YOUR GOAL:
Set down the data below in full and exactly, minus the pictures.

MATERIAL FOR THE TASK:

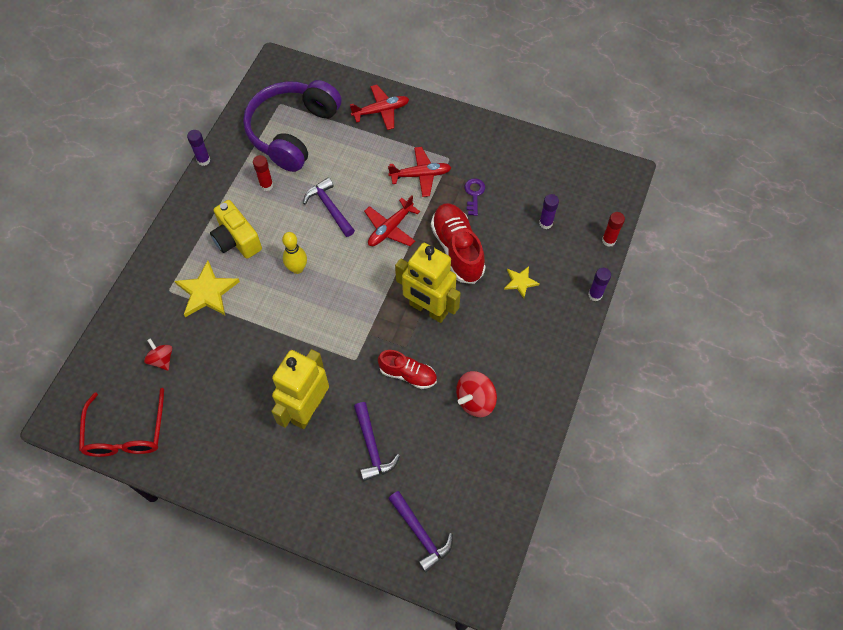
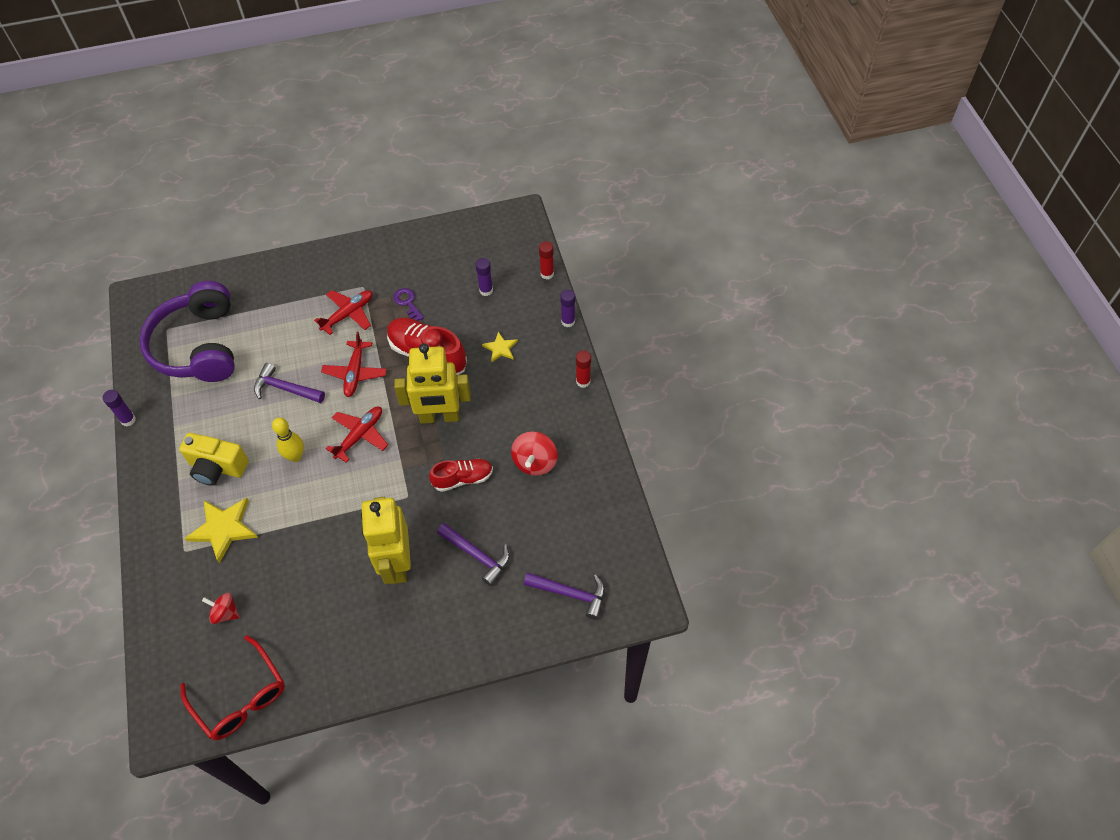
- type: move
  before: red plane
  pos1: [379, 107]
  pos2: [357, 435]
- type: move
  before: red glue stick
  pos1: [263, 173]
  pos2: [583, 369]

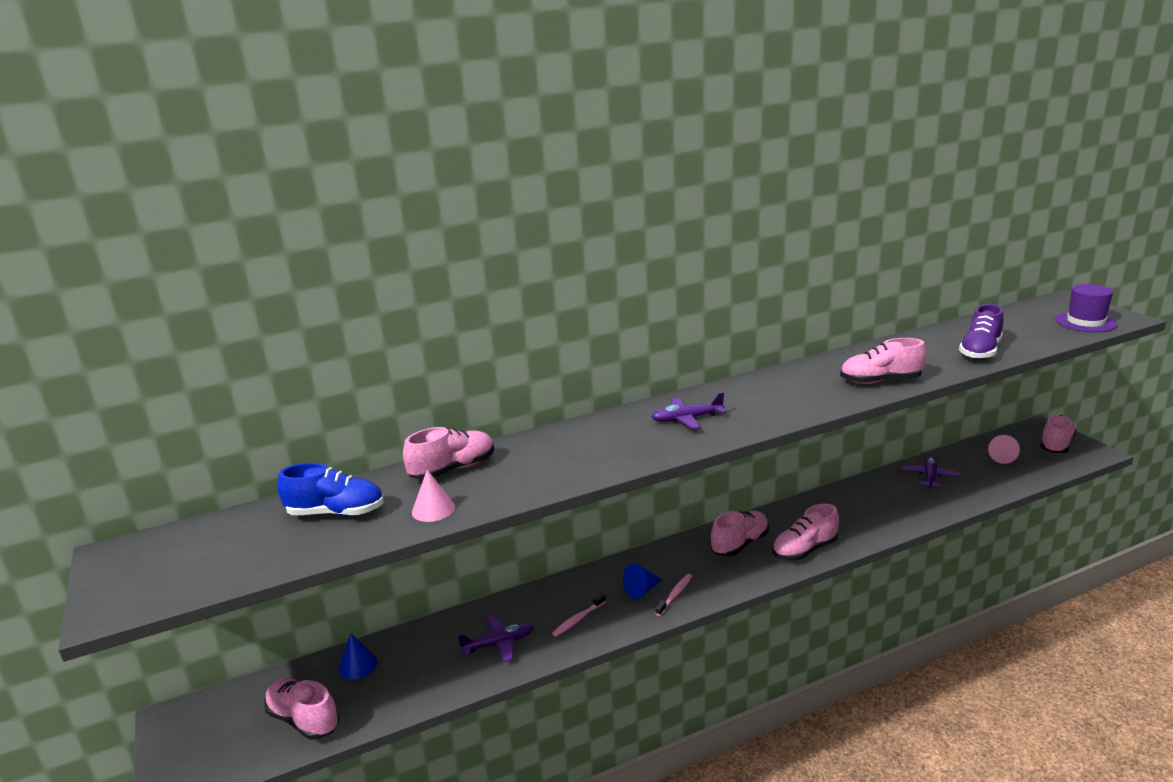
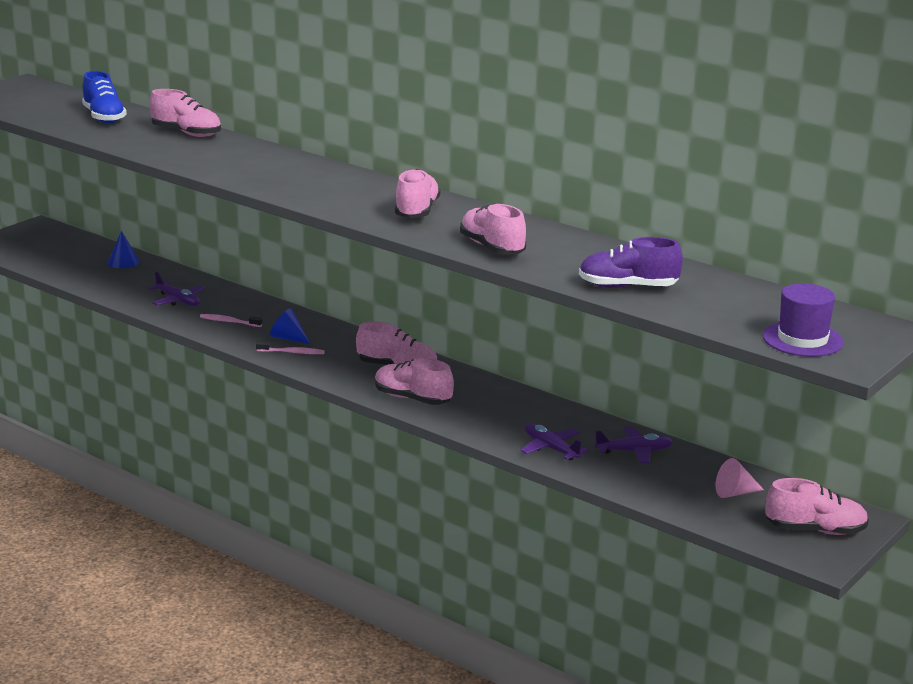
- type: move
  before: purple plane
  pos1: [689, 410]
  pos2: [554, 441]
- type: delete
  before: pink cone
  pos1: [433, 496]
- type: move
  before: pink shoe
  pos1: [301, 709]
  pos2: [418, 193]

SOLUTION TO THE EXERCISE:
- type: move
  before: red plane
  pos1: [379, 107]
  pos2: [357, 435]
- type: move
  before: red glue stick
  pos1: [263, 173]
  pos2: [583, 369]

- type: move
  before: purple plane
  pos1: [689, 410]
  pos2: [554, 441]
- type: delete
  before: pink cone
  pos1: [433, 496]
- type: move
  before: pink shoe
  pos1: [301, 709]
  pos2: [418, 193]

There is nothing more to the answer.